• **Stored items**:
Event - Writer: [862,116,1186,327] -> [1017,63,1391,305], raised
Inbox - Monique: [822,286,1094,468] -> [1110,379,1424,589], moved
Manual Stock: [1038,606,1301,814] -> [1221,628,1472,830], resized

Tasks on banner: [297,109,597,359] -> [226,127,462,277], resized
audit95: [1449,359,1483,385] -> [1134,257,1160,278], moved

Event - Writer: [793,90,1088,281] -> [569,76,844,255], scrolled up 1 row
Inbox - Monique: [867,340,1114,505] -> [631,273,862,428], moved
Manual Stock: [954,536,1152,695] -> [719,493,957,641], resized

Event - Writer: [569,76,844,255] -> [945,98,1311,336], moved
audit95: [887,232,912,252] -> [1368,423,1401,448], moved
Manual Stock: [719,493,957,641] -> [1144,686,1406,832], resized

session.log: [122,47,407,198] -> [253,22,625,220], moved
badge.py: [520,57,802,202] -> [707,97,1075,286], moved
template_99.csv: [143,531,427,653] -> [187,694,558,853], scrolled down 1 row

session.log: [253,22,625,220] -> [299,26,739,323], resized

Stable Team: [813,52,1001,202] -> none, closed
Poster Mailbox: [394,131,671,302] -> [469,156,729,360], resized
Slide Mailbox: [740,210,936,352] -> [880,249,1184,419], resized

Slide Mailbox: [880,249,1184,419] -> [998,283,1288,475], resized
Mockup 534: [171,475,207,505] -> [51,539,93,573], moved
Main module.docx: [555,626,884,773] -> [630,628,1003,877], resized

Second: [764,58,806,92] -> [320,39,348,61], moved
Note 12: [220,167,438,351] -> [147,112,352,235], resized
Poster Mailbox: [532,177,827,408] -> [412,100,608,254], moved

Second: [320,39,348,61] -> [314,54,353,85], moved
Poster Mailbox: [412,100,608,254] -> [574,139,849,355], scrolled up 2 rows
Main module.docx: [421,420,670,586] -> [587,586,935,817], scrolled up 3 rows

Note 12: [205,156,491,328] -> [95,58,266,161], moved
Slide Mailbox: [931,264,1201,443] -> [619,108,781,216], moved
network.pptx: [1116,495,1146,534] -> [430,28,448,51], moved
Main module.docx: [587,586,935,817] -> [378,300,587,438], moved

• **Activity**:
Every entry above needs to be duplicated exactly.

• **Your response**:
Event - Writer: [862,116,1186,327] -> [1017,63,1391,305], raised
Inbox - Monique: [822,286,1094,468] -> [1110,379,1424,589], moved
Manual Stock: [1038,606,1301,814] -> [1221,628,1472,830], resized

Tasks on banner: [297,109,597,359] -> [226,127,462,277], resized
audit95: [1449,359,1483,385] -> [1134,257,1160,278], moved

Event - Writer: [793,90,1088,281] -> [569,76,844,255], scrolled up 1 row
Inbox - Monique: [867,340,1114,505] -> [631,273,862,428], moved
Manual Stock: [954,536,1152,695] -> [719,493,957,641], resized

Event - Writer: [569,76,844,255] -> [945,98,1311,336], moved
audit95: [887,232,912,252] -> [1368,423,1401,448], moved
Manual Stock: [719,493,957,641] -> [1144,686,1406,832], resized

session.log: [122,47,407,198] -> [253,22,625,220], moved
badge.py: [520,57,802,202] -> [707,97,1075,286], moved
template_99.csv: [143,531,427,653] -> [187,694,558,853], scrolled down 1 row

session.log: [253,22,625,220] -> [299,26,739,323], resized

Stable Team: [813,52,1001,202] -> none, closed
Poster Mailbox: [394,131,671,302] -> [469,156,729,360], resized
Slide Mailbox: [740,210,936,352] -> [880,249,1184,419], resized

Slide Mailbox: [880,249,1184,419] -> [998,283,1288,475], resized
Mockup 534: [171,475,207,505] -> [51,539,93,573], moved
Main module.docx: [555,626,884,773] -> [630,628,1003,877], resized

Second: [764,58,806,92] -> [320,39,348,61], moved
Note 12: [220,167,438,351] -> [147,112,352,235], resized
Poster Mailbox: [532,177,827,408] -> [412,100,608,254], moved

Second: [320,39,348,61] -> [314,54,353,85], moved
Poster Mailbox: [412,100,608,254] -> [574,139,849,355], scrolled up 2 rows
Main module.docx: [421,420,670,586] -> [587,586,935,817], scrolled up 3 rows

Note 12: [205,156,491,328] -> [95,58,266,161], moved
Slide Mailbox: [931,264,1201,443] -> [619,108,781,216], moved
network.pptx: [1116,495,1146,534] -> [430,28,448,51], moved
Main module.docx: [587,586,935,817] -> [378,300,587,438], moved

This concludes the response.